### Exercise description
Write out the whole listing exactly as it stands.

### Exercise input

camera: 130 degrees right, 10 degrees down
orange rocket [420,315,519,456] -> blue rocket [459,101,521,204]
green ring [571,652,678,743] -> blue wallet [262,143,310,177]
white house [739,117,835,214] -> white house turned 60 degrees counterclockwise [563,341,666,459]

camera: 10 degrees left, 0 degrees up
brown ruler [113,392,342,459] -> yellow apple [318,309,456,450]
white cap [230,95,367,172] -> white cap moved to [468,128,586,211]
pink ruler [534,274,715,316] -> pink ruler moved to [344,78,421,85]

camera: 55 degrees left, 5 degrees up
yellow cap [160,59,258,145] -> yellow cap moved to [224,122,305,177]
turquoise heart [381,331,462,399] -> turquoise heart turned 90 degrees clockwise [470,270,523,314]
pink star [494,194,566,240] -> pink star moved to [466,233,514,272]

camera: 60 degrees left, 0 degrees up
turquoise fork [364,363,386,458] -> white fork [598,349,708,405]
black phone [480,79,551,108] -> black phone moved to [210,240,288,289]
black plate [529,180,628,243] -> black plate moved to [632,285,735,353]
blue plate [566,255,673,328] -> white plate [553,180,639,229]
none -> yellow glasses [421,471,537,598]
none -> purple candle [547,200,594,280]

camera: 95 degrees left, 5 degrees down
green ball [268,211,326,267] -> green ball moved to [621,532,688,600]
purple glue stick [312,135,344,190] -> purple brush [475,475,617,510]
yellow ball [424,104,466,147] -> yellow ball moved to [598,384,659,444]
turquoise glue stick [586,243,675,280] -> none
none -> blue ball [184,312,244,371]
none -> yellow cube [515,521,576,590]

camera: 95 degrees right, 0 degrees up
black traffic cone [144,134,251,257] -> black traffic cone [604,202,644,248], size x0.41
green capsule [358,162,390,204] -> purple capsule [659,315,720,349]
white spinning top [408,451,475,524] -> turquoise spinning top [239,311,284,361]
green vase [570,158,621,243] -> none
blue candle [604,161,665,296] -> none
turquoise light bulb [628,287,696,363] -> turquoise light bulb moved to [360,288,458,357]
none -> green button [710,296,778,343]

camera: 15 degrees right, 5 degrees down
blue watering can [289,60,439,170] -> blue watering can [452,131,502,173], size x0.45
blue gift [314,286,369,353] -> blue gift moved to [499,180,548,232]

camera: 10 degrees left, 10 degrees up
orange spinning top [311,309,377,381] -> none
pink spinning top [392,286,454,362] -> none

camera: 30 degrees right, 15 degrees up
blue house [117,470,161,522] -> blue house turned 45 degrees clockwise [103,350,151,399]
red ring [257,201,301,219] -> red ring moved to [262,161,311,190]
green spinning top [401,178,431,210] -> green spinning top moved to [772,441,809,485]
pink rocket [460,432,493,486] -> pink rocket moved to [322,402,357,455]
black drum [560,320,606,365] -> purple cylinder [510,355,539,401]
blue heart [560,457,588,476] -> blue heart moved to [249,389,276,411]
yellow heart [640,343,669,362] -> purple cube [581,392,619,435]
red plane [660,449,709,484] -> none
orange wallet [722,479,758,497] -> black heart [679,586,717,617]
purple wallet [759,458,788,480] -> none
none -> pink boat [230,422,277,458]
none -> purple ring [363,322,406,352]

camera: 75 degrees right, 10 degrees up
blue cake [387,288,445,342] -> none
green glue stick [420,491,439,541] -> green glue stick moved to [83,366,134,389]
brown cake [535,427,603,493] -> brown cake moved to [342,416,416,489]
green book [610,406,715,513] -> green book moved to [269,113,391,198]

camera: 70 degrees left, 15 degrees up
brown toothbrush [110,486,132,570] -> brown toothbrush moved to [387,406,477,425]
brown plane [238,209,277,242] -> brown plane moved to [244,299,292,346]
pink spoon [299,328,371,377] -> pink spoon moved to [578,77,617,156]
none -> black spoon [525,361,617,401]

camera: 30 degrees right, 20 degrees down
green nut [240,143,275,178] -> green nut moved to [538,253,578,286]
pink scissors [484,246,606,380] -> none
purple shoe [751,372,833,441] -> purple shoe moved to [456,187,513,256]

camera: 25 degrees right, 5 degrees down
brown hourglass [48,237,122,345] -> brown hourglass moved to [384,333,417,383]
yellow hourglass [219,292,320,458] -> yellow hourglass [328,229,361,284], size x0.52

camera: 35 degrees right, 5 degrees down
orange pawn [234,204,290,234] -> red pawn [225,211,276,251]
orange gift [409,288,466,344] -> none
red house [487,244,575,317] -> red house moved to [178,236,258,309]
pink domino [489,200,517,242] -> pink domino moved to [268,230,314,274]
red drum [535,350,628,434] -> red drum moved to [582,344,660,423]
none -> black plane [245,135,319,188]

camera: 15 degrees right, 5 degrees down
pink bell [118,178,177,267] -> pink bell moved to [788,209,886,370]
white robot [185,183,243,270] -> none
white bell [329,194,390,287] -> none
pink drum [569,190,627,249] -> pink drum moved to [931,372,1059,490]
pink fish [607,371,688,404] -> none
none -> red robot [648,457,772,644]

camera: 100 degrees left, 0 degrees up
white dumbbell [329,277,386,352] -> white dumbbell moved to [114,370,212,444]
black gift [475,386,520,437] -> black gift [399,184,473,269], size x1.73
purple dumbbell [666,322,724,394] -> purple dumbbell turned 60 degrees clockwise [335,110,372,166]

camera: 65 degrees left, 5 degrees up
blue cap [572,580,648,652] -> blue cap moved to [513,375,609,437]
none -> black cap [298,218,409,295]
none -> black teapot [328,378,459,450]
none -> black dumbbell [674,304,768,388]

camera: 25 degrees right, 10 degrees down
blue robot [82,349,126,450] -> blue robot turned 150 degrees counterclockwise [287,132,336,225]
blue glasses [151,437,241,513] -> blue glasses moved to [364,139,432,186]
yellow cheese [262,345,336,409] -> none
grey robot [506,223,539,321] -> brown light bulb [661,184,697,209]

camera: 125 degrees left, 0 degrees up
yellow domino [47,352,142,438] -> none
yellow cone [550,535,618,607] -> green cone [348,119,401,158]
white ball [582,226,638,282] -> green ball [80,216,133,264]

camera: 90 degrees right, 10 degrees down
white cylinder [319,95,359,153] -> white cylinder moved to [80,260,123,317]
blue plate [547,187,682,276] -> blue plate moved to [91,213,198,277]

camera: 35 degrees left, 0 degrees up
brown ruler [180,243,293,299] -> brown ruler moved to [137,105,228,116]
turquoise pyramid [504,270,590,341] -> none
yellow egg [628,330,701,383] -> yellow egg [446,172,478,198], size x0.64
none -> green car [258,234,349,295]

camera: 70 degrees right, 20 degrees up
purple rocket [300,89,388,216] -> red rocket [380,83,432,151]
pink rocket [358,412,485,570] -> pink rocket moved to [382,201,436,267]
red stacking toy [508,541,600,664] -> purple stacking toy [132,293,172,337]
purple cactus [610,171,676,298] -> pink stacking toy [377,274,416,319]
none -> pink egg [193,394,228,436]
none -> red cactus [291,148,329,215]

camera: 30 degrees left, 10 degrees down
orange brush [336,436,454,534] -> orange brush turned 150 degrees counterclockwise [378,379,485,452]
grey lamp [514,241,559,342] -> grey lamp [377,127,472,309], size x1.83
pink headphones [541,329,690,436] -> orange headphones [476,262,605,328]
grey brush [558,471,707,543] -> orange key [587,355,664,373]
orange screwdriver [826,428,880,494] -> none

### Task result
camera: 130 degrees right, 10 degrees down
orange rocket [420,315,519,456] -> blue rocket [459,101,521,204]
green ring [571,652,678,743] -> blue wallet [262,143,310,177]
white house [739,117,835,214] -> white house turned 60 degrees counterclockwise [563,341,666,459]

camera: 10 degrees left, 0 degrees up
brown ruler [113,392,342,459] -> yellow apple [318,309,456,450]
white cap [230,95,367,172] -> white cap moved to [468,128,586,211]
pink ruler [534,274,715,316] -> pink ruler moved to [344,78,421,85]

camera: 55 degrees left, 5 degrees up
yellow cap [160,59,258,145] -> yellow cap moved to [224,122,305,177]
turquoise heart [381,331,462,399] -> turquoise heart turned 90 degrees clockwise [470,270,523,314]
pink star [494,194,566,240] -> pink star moved to [466,233,514,272]

camera: 60 degrees left, 0 degrees up
turquoise fork [364,363,386,458] -> white fork [598,349,708,405]
black phone [480,79,551,108] -> black phone moved to [210,240,288,289]
black plate [529,180,628,243] -> black plate moved to [632,285,735,353]
blue plate [566,255,673,328] -> white plate [553,180,639,229]
none -> yellow glasses [421,471,537,598]
none -> purple candle [547,200,594,280]

camera: 95 degrees left, 5 degrees down
green ball [268,211,326,267] -> green ball moved to [621,532,688,600]
purple glue stick [312,135,344,190] -> purple brush [475,475,617,510]
yellow ball [424,104,466,147] -> yellow ball moved to [598,384,659,444]
turquoise glue stick [586,243,675,280] -> none
none -> blue ball [184,312,244,371]
none -> yellow cube [515,521,576,590]

camera: 95 degrees right, 0 degrees up
black traffic cone [144,134,251,257] -> black traffic cone [604,202,644,248], size x0.41
green capsule [358,162,390,204] -> purple capsule [659,315,720,349]
white spinning top [408,451,475,524] -> turquoise spinning top [239,311,284,361]
green vase [570,158,621,243] -> none
blue candle [604,161,665,296] -> none
turquoise light bulb [628,287,696,363] -> turquoise light bulb moved to [360,288,458,357]
none -> green button [710,296,778,343]

camera: 15 degrees right, 5 degrees down
blue watering can [289,60,439,170] -> blue watering can [452,131,502,173], size x0.45
blue gift [314,286,369,353] -> blue gift moved to [499,180,548,232]

camera: 10 degrees left, 10 degrees up
orange spinning top [311,309,377,381] -> none
pink spinning top [392,286,454,362] -> none

camera: 30 degrees right, 15 degrees up
blue house [117,470,161,522] -> blue house turned 45 degrees clockwise [103,350,151,399]
red ring [257,201,301,219] -> red ring moved to [262,161,311,190]
green spinning top [401,178,431,210] -> green spinning top moved to [772,441,809,485]
pink rocket [460,432,493,486] -> pink rocket moved to [322,402,357,455]
black drum [560,320,606,365] -> purple cylinder [510,355,539,401]
blue heart [560,457,588,476] -> blue heart moved to [249,389,276,411]
yellow heart [640,343,669,362] -> purple cube [581,392,619,435]
red plane [660,449,709,484] -> none
orange wallet [722,479,758,497] -> black heart [679,586,717,617]
purple wallet [759,458,788,480] -> none
none -> pink boat [230,422,277,458]
none -> purple ring [363,322,406,352]

camera: 75 degrees right, 10 degrees up
blue cake [387,288,445,342] -> none
green glue stick [420,491,439,541] -> green glue stick moved to [83,366,134,389]
brown cake [535,427,603,493] -> brown cake moved to [342,416,416,489]
green book [610,406,715,513] -> green book moved to [269,113,391,198]

camera: 70 degrees left, 15 degrees up
brown toothbrush [110,486,132,570] -> brown toothbrush moved to [387,406,477,425]
brown plane [238,209,277,242] -> brown plane moved to [244,299,292,346]
pink spoon [299,328,371,377] -> pink spoon moved to [578,77,617,156]
none -> black spoon [525,361,617,401]

camera: 30 degrees right, 20 degrees down
green nut [240,143,275,178] -> green nut moved to [538,253,578,286]
pink scissors [484,246,606,380] -> none
purple shoe [751,372,833,441] -> purple shoe moved to [456,187,513,256]

camera: 25 degrees right, 5 degrees down
brown hourglass [48,237,122,345] -> brown hourglass moved to [384,333,417,383]
yellow hourglass [219,292,320,458] -> yellow hourglass [328,229,361,284], size x0.52

camera: 35 degrees right, 5 degrees down
orange pawn [234,204,290,234] -> red pawn [225,211,276,251]
orange gift [409,288,466,344] -> none
red house [487,244,575,317] -> red house moved to [178,236,258,309]
pink domino [489,200,517,242] -> pink domino moved to [268,230,314,274]
red drum [535,350,628,434] -> red drum moved to [582,344,660,423]
none -> black plane [245,135,319,188]

camera: 15 degrees right, 5 degrees down
pink bell [118,178,177,267] -> pink bell moved to [788,209,886,370]
white robot [185,183,243,270] -> none
white bell [329,194,390,287] -> none
pink drum [569,190,627,249] -> pink drum moved to [931,372,1059,490]
pink fish [607,371,688,404] -> none
none -> red robot [648,457,772,644]

camera: 100 degrees left, 0 degrees up
white dumbbell [329,277,386,352] -> white dumbbell moved to [114,370,212,444]
black gift [475,386,520,437] -> black gift [399,184,473,269], size x1.73
purple dumbbell [666,322,724,394] -> purple dumbbell turned 60 degrees clockwise [335,110,372,166]

camera: 65 degrees left, 5 degrees up
blue cap [572,580,648,652] -> blue cap moved to [513,375,609,437]
none -> black cap [298,218,409,295]
none -> black teapot [328,378,459,450]
none -> black dumbbell [674,304,768,388]

camera: 25 degrees right, 10 degrees down
blue robot [82,349,126,450] -> blue robot turned 150 degrees counterclockwise [287,132,336,225]
blue glasses [151,437,241,513] -> blue glasses moved to [364,139,432,186]
yellow cheese [262,345,336,409] -> none
grey robot [506,223,539,321] -> brown light bulb [661,184,697,209]

camera: 125 degrees left, 0 degrees up
yellow domino [47,352,142,438] -> none
yellow cone [550,535,618,607] -> green cone [348,119,401,158]
white ball [582,226,638,282] -> green ball [80,216,133,264]

camera: 90 degrees right, 10 degrees down
white cylinder [319,95,359,153] -> white cylinder moved to [80,260,123,317]
blue plate [547,187,682,276] -> blue plate moved to [91,213,198,277]

camera: 35 degrees left, 0 degrees up
brown ruler [180,243,293,299] -> brown ruler moved to [137,105,228,116]
turquoise pyramid [504,270,590,341] -> none
yellow egg [628,330,701,383] -> yellow egg [446,172,478,198], size x0.64
none -> green car [258,234,349,295]

camera: 70 degrees right, 20 degrees up
purple rocket [300,89,388,216] -> red rocket [380,83,432,151]
pink rocket [358,412,485,570] -> pink rocket moved to [382,201,436,267]
red stacking toy [508,541,600,664] -> purple stacking toy [132,293,172,337]
purple cactus [610,171,676,298] -> pink stacking toy [377,274,416,319]
none -> pink egg [193,394,228,436]
none -> red cactus [291,148,329,215]

camera: 30 degrees left, 10 degrees down
orange brush [336,436,454,534] -> orange brush turned 150 degrees counterclockwise [378,379,485,452]
grey lamp [514,241,559,342] -> grey lamp [377,127,472,309], size x1.83
pink headphones [541,329,690,436] -> orange headphones [476,262,605,328]
grey brush [558,471,707,543] -> orange key [587,355,664,373]
orange screwdriver [826,428,880,494] -> none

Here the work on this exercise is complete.